SUPPLIED DATA:

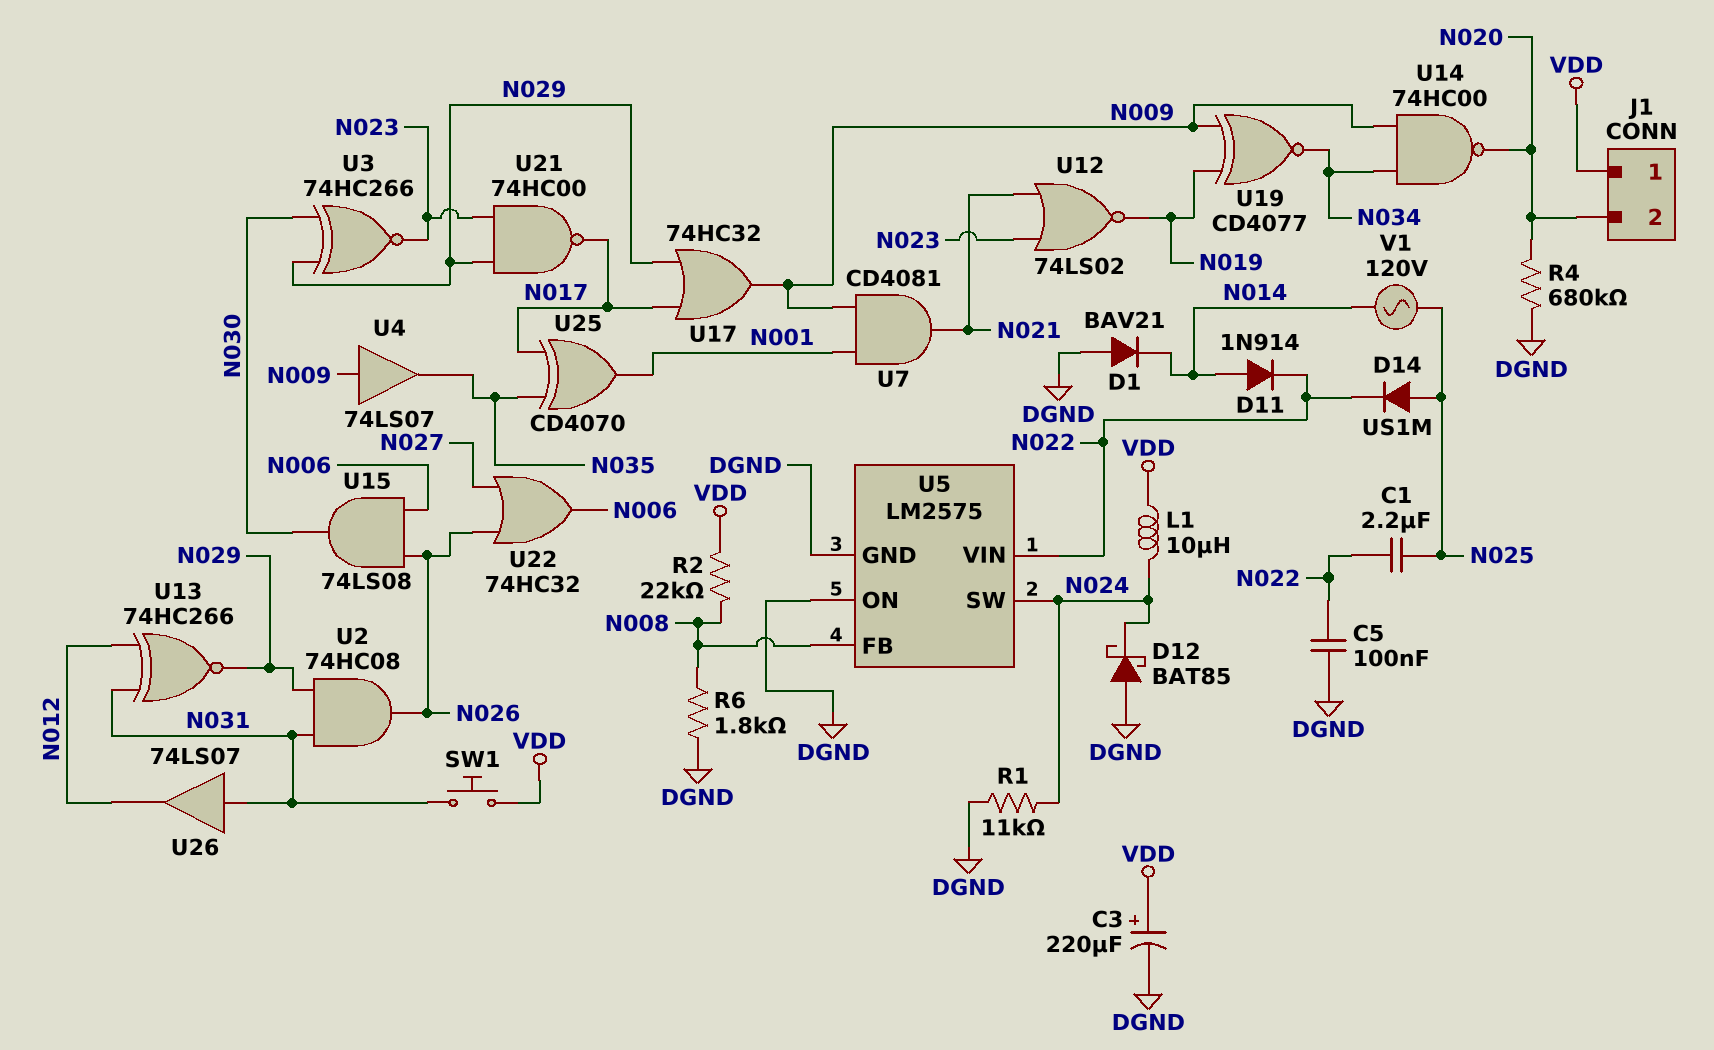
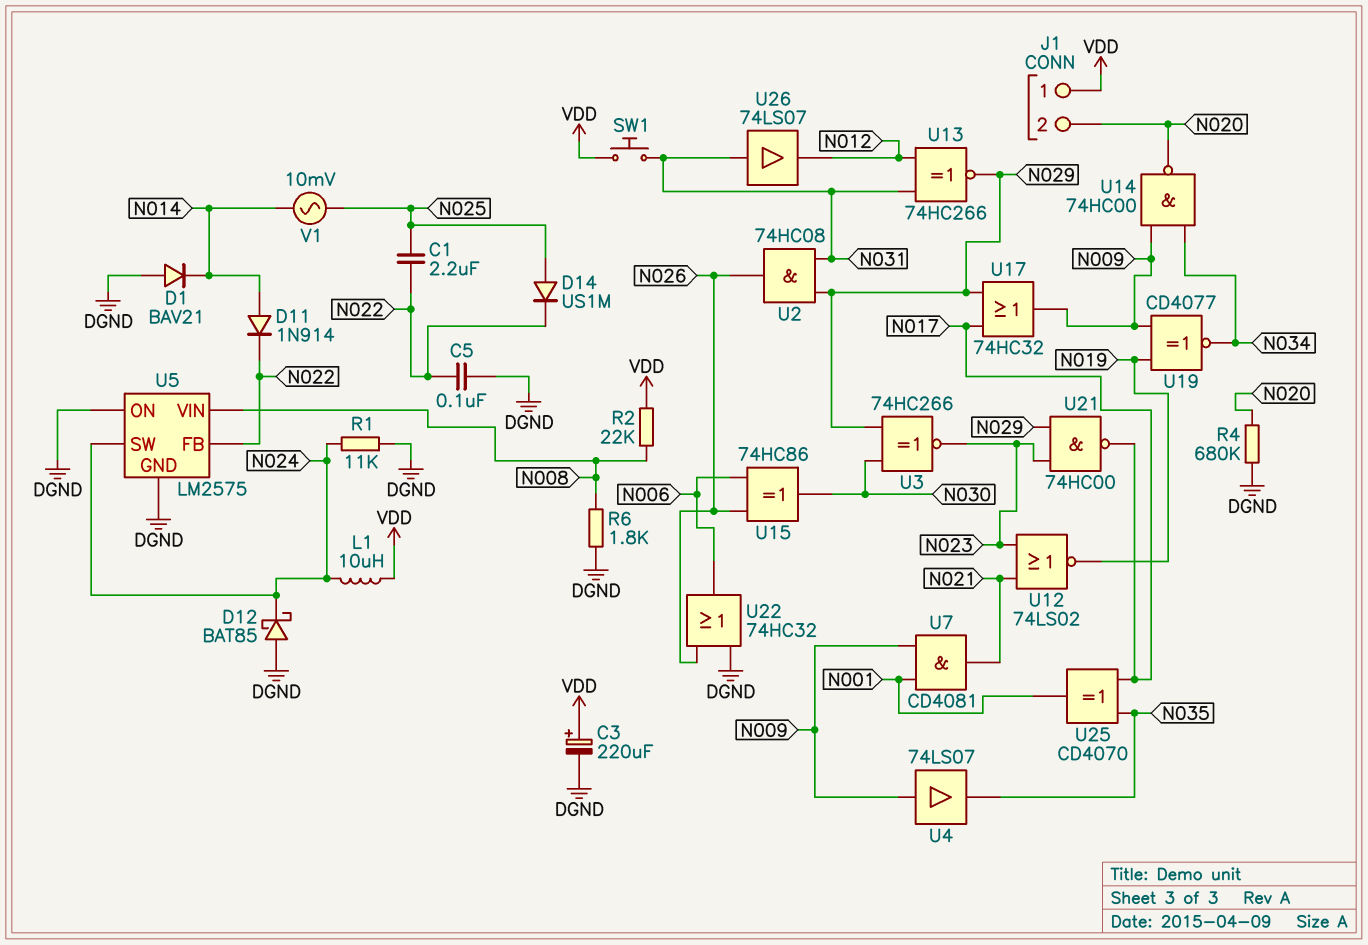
U5 pin FB: N008 -> N022
U5 pin VIN: N022 -> N008
U15: AND 74LS08 (in N006, in N026, out N030) -> XOR 74HC86 (in N006, in N026, out N030)
U22: OR 74HC32 (in N026, in N027, out N006) -> OR 74HC32 (in DGND, in N026, out N006)
V1: AC 120V (N014, N025) -> AC 10mV (N014, N025)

EXERCISE REQUIREMENTS:
The required output is every line of the entries, starting at the one that contains "U22: OR 74HC32" and ending at the last, copied exactly.

YOUR RESPONSE:
U22: OR 74HC32 (in N026, in N027, out N006) -> OR 74HC32 (in DGND, in N026, out N006)
V1: AC 120V (N014, N025) -> AC 10mV (N014, N025)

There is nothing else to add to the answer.